TASK DETAILS =
Within the records below, how many lines contain "VBAT"? The answer is that number alone.

----------

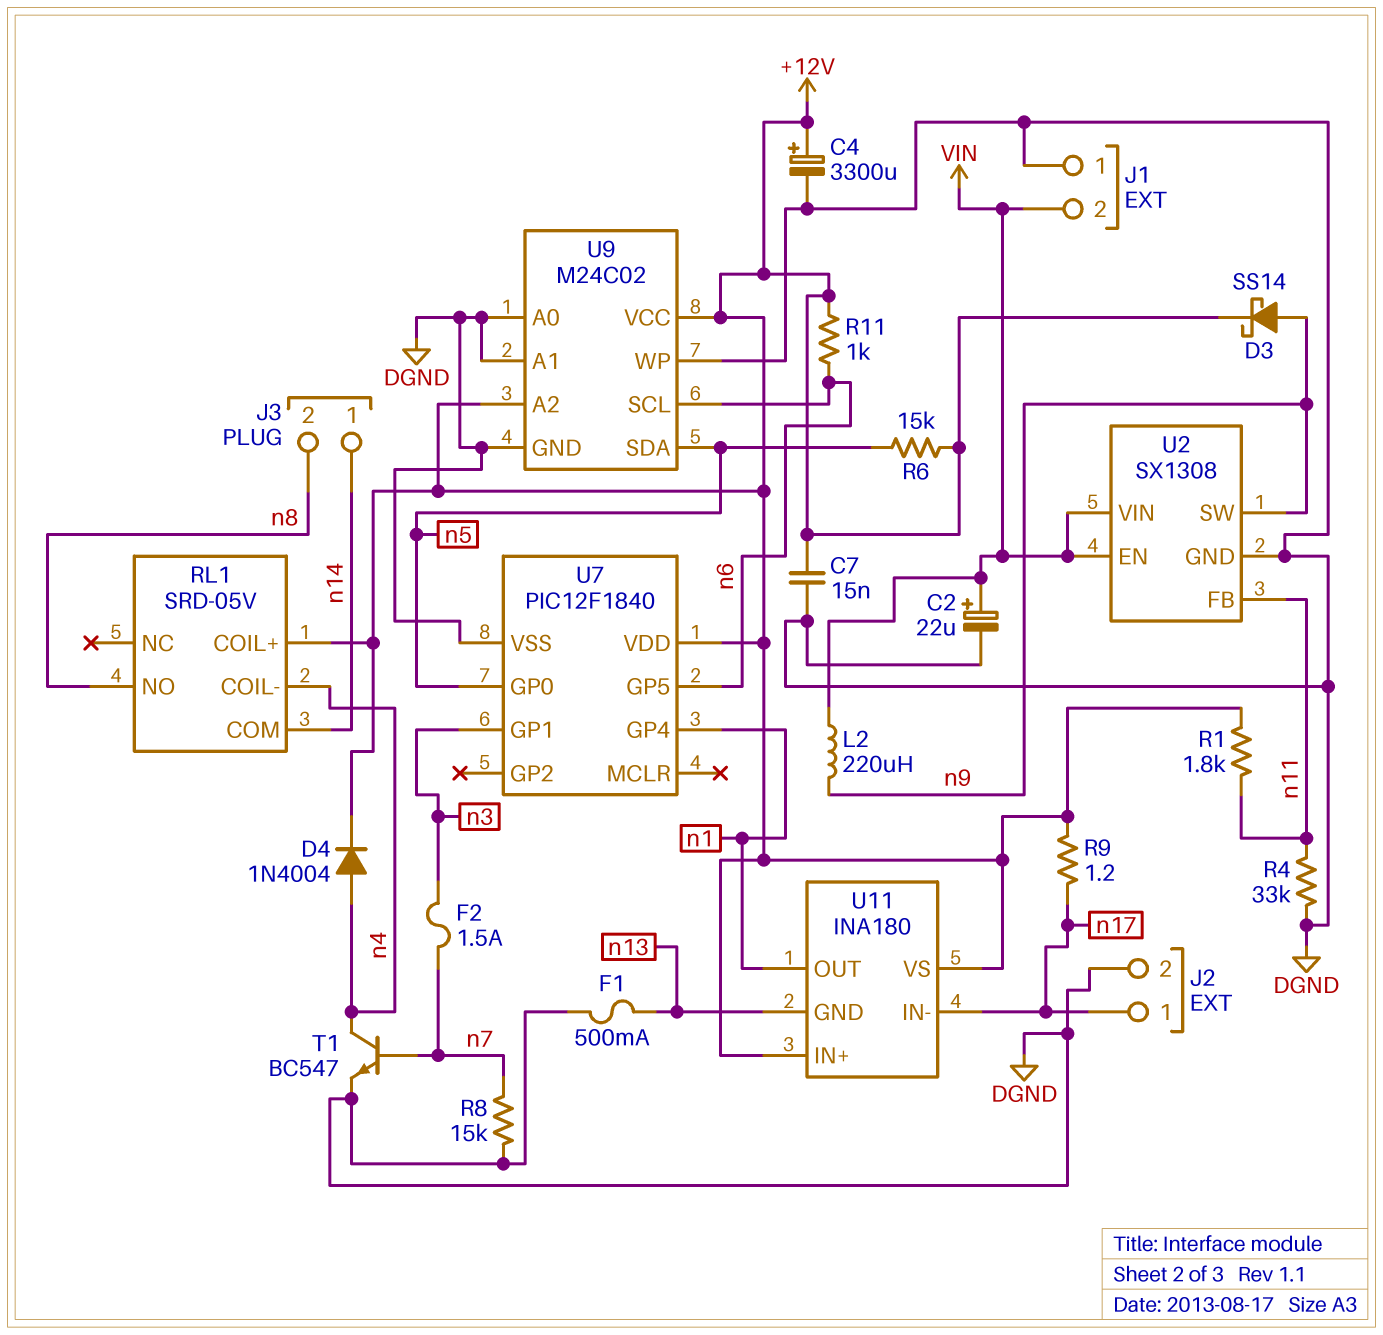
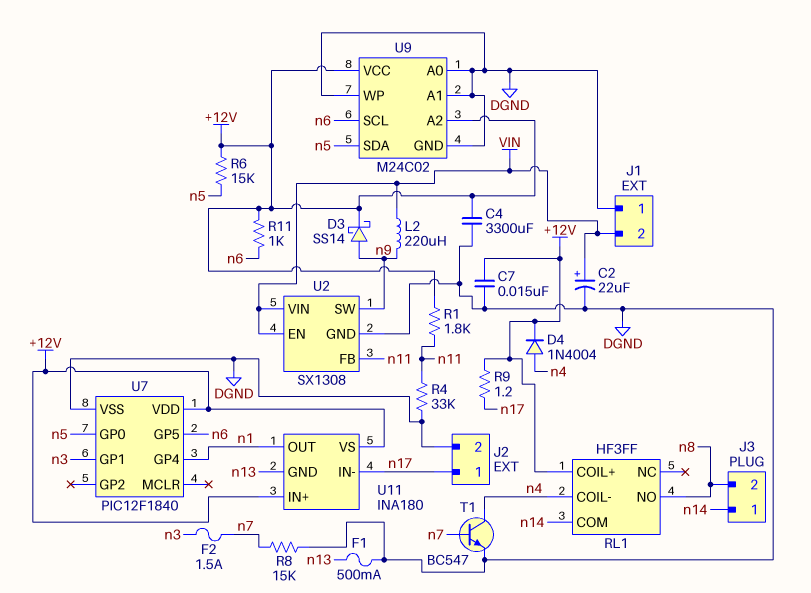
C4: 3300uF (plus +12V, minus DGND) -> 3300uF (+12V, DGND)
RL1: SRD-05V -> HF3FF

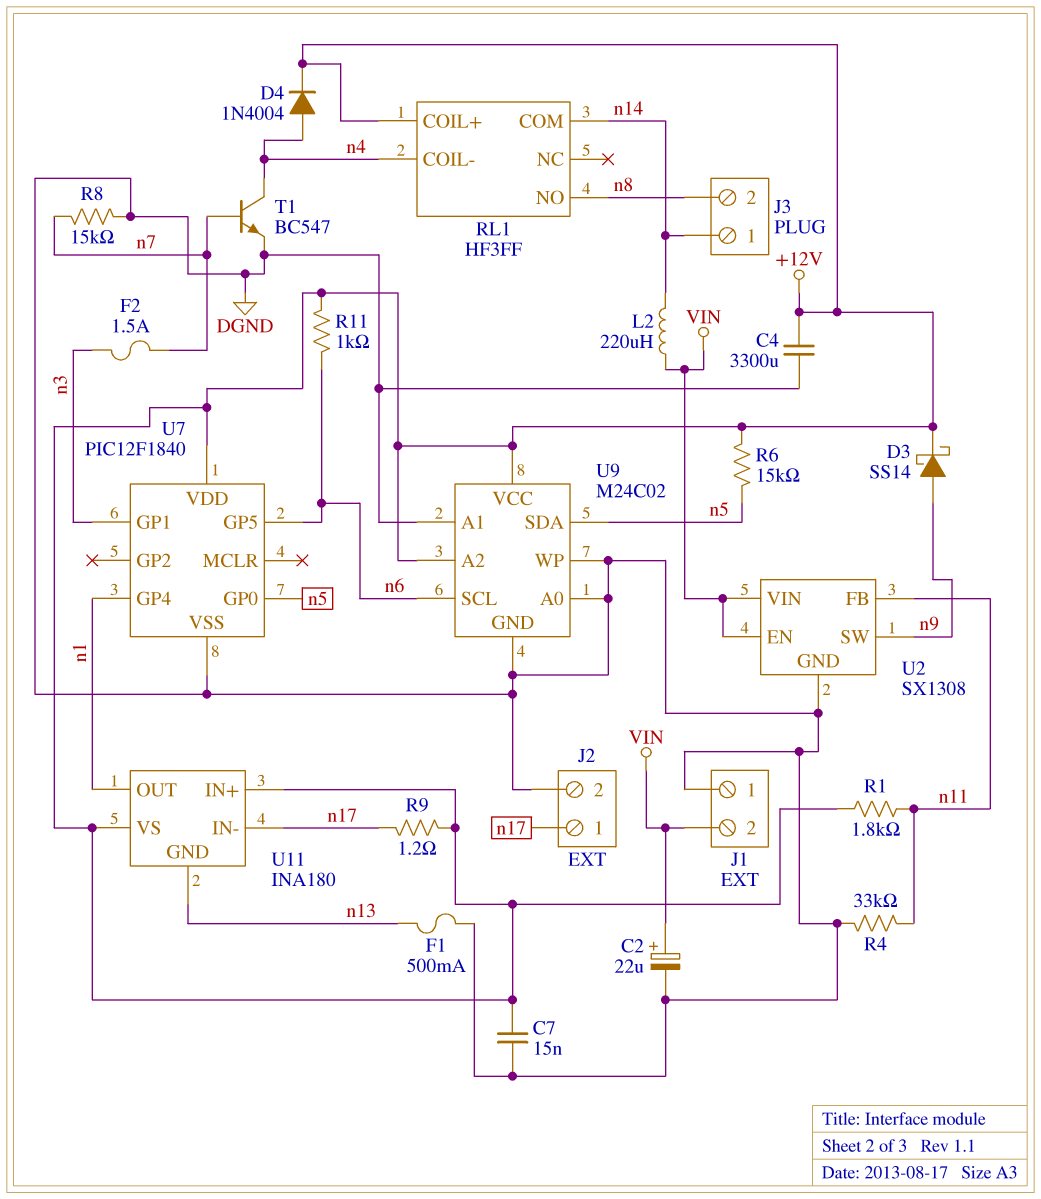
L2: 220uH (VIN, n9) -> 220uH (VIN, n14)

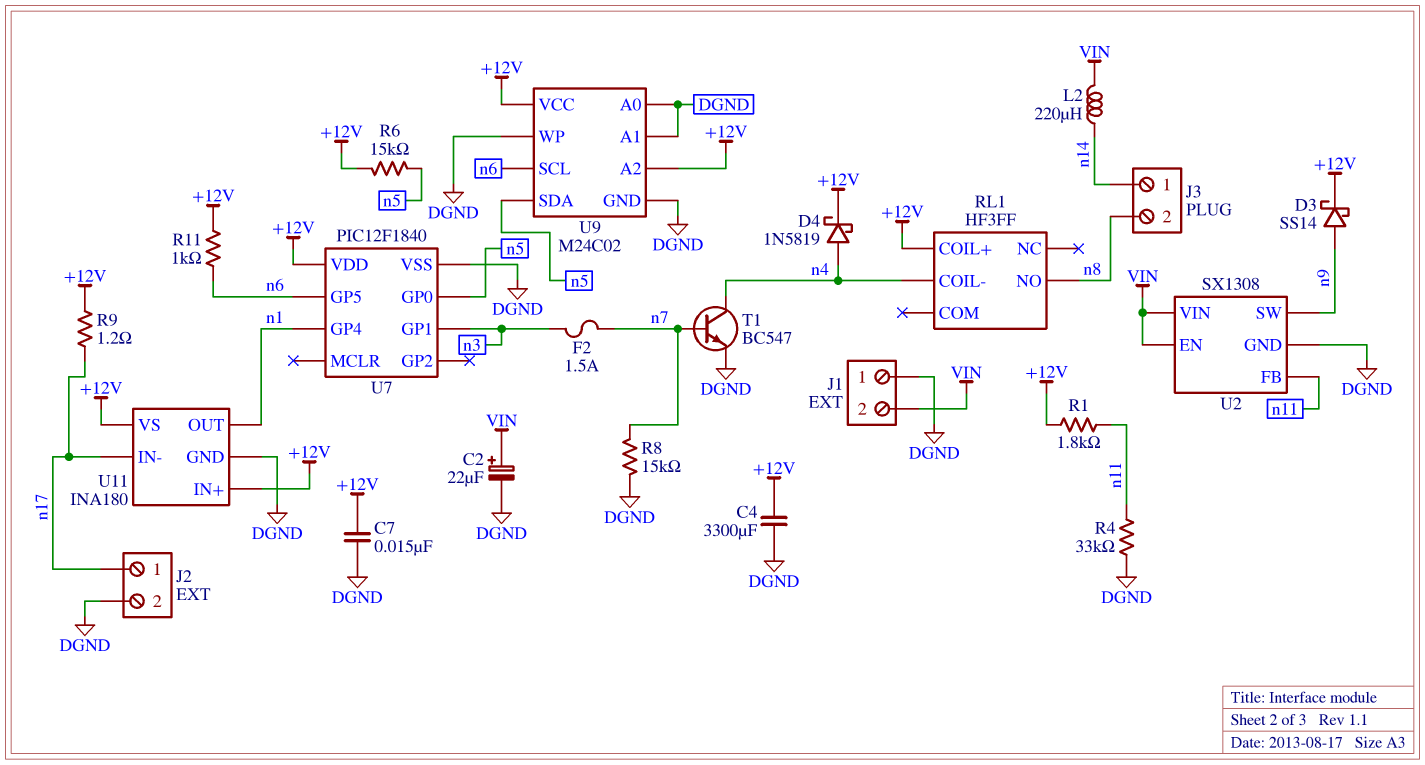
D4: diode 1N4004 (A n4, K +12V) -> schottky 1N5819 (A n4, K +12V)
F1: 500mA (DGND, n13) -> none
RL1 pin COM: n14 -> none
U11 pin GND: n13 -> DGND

----------

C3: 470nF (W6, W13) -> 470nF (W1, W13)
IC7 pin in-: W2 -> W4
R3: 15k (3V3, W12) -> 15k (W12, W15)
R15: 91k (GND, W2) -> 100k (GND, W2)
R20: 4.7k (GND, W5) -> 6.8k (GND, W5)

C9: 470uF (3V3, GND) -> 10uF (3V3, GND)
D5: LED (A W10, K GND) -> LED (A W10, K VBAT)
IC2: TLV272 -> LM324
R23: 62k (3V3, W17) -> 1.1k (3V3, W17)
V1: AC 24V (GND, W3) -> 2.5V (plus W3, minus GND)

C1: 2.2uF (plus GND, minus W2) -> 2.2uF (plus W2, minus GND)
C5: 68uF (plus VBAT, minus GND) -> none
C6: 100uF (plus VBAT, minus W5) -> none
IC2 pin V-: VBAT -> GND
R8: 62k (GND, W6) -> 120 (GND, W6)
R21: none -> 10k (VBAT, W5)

----------

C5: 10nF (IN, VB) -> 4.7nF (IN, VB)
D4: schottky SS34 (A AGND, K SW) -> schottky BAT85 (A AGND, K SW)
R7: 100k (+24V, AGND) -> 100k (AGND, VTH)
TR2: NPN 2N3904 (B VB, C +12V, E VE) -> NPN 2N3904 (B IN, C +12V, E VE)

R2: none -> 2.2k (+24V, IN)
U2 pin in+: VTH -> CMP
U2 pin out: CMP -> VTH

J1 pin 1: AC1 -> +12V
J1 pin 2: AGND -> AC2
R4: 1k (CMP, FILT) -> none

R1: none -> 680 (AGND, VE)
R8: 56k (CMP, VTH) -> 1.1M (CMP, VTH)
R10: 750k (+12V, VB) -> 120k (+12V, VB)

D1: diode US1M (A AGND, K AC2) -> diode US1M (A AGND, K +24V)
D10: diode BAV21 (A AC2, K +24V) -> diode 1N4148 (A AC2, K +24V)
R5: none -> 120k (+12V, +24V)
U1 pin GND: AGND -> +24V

----------

YOUR RESPONSE =
5